Task to carry out: Select every line in the entries that contains the string "tuplet", treating case as significant.

Dataset records:
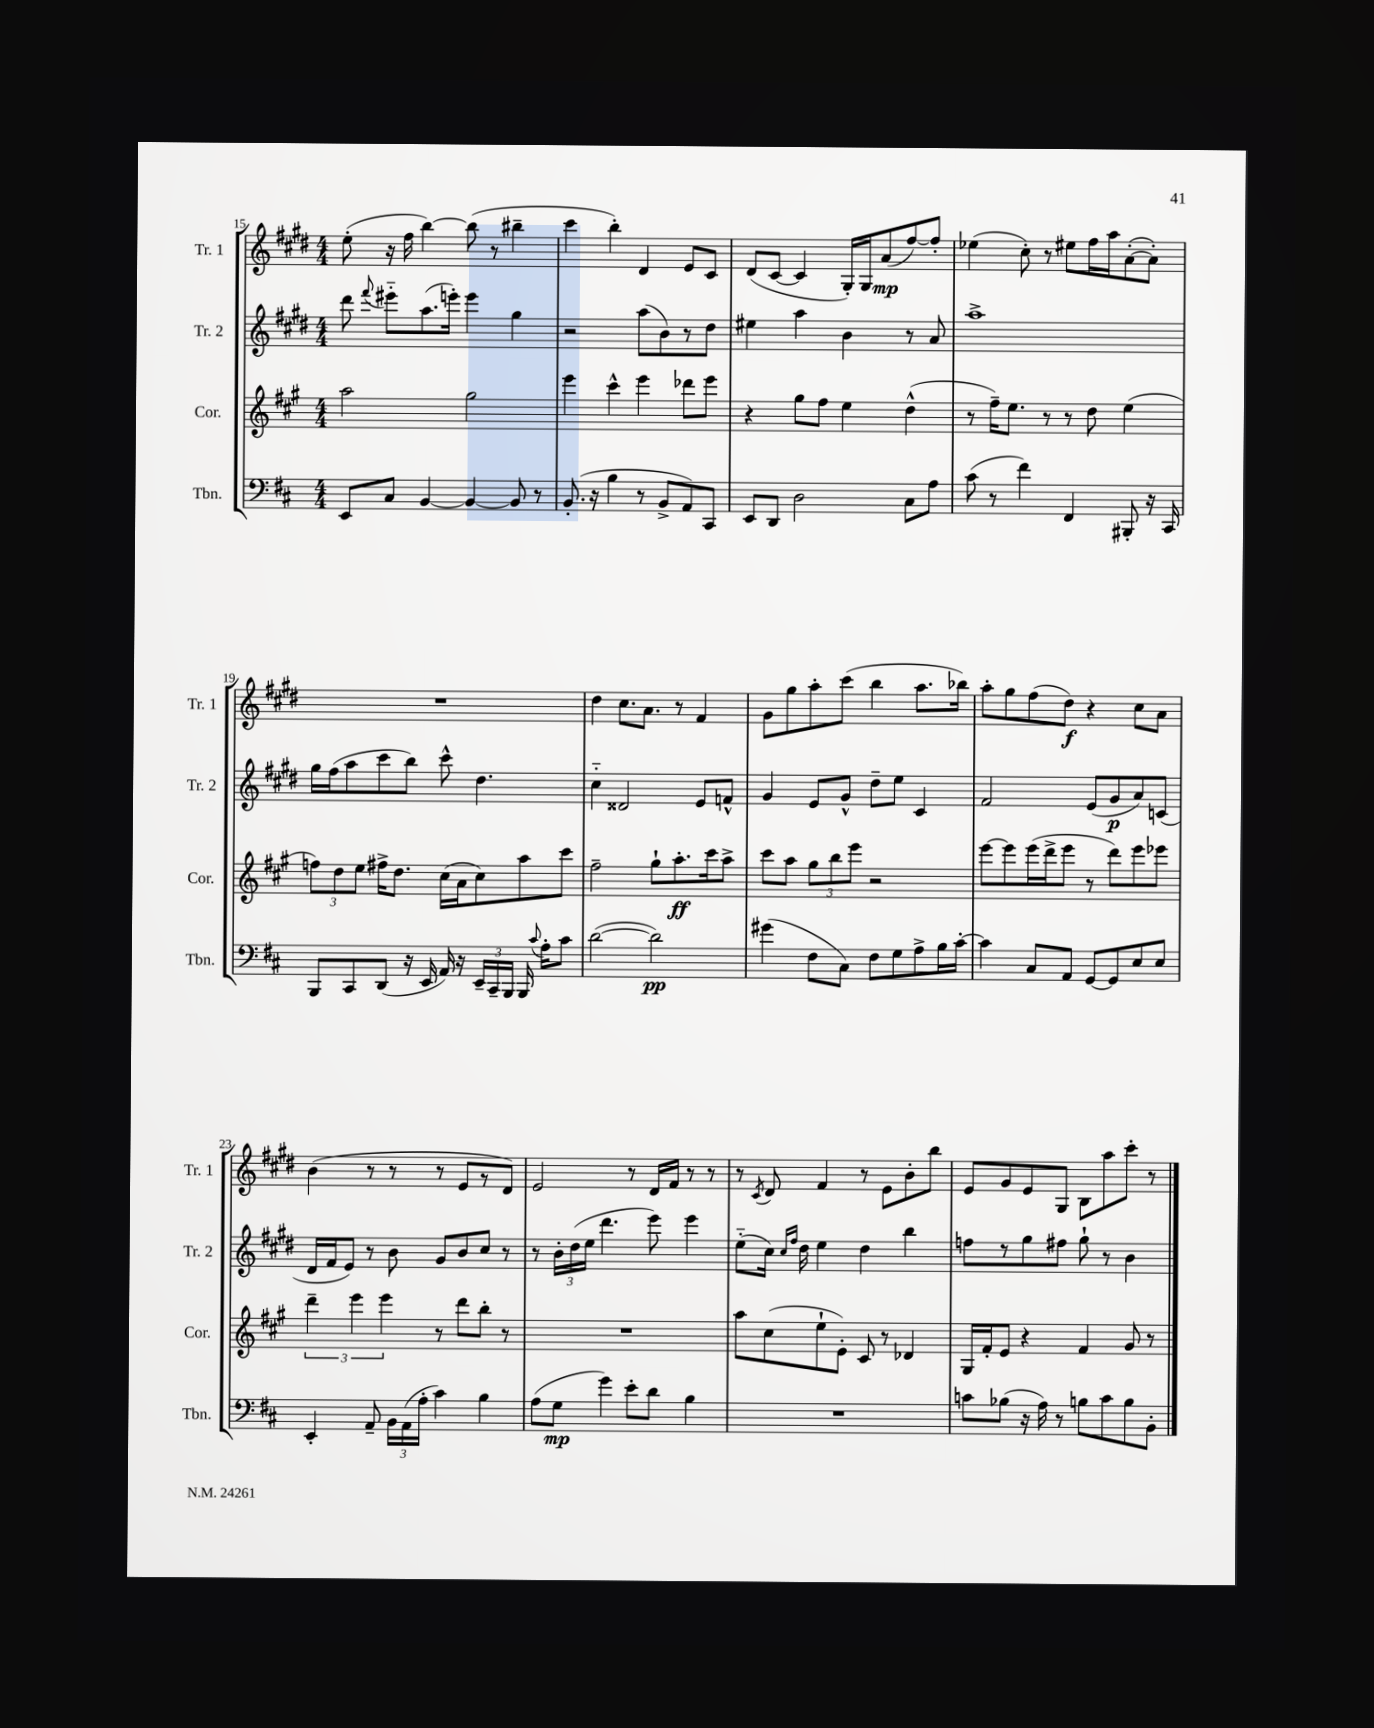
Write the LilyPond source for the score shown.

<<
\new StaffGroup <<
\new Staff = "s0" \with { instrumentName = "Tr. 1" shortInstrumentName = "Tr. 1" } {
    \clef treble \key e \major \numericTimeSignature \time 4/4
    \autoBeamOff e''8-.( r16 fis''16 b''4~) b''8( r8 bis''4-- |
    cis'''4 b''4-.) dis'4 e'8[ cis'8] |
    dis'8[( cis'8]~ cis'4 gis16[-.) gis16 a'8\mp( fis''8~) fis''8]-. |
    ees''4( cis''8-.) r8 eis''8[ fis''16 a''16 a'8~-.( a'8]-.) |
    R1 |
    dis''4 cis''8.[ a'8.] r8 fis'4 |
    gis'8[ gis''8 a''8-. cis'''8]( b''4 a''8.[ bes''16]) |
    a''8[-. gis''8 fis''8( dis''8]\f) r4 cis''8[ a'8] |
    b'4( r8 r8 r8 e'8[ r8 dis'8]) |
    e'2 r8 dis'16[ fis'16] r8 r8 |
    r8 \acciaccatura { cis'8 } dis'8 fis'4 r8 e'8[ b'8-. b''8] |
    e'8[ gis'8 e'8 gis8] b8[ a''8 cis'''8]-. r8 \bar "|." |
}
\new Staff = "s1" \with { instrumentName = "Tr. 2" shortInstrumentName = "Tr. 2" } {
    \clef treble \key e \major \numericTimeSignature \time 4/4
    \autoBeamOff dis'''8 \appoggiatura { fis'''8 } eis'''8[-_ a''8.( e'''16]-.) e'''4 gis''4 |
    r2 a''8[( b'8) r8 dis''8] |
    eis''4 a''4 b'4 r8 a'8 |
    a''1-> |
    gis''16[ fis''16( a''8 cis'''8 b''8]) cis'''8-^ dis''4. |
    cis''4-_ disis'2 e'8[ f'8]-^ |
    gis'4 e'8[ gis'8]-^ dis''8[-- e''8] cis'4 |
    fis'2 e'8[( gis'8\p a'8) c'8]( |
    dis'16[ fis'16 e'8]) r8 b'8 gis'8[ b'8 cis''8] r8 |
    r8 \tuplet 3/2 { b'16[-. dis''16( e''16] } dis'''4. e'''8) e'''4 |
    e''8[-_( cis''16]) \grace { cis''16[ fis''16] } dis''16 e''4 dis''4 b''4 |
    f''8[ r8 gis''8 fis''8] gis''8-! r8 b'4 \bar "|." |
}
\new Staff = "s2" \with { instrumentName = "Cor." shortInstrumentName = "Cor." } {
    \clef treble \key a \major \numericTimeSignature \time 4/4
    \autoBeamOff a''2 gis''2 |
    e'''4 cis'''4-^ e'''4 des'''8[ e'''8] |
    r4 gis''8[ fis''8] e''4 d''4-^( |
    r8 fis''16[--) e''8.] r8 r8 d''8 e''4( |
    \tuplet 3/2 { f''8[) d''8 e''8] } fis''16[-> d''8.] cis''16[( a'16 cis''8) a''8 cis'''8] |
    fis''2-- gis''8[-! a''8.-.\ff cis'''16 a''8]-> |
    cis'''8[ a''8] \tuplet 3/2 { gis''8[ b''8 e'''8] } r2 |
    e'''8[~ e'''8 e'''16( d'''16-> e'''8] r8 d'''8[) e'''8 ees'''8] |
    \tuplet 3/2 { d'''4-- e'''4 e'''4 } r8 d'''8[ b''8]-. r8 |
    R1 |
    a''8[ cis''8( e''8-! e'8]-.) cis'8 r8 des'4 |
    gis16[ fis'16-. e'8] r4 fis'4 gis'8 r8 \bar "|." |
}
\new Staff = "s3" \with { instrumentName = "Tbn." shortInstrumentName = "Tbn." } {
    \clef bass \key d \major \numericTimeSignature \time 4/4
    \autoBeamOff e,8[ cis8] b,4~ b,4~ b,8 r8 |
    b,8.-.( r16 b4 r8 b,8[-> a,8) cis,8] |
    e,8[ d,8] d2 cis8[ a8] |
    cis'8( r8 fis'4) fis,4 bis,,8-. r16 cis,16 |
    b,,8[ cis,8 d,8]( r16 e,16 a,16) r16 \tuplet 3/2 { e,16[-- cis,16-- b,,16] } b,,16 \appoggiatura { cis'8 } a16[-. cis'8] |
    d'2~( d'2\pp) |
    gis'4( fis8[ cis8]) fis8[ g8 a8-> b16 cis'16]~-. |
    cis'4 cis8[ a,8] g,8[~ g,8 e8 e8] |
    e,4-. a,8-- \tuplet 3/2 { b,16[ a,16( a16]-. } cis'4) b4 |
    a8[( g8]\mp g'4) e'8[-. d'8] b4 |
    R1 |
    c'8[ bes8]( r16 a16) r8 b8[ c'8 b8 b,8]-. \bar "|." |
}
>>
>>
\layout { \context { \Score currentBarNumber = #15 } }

Response below:
    r8 \tuplet 3/2 { b'16[-. dis''16( e''16] } dis'''4. e'''8) e'''4 |
    \tuplet 3/2 { f''8[) d''8 e''8] } fis''16[-> d''8.] cis''16[( a'16 cis''8) a''8 cis'''8] |
    cis'''8[ a''8] \tuplet 3/2 { gis''8[ b''8 e'''8] } r2 |
    \tuplet 3/2 { d'''4-- e'''4 e'''4 } r8 d'''8[ b''8]-. r8 |
    b,,8[ cis,8 d,8]( r16 e,16 a,16) r16 \tuplet 3/2 { e,16[-- cis,16-- b,,16] } b,,16 \appoggiatura { cis'8 } a16[-. cis'8] |
    e,4-. a,8-- \tuplet 3/2 { b,16[ a,16( a16]-. } cis'4) b4 |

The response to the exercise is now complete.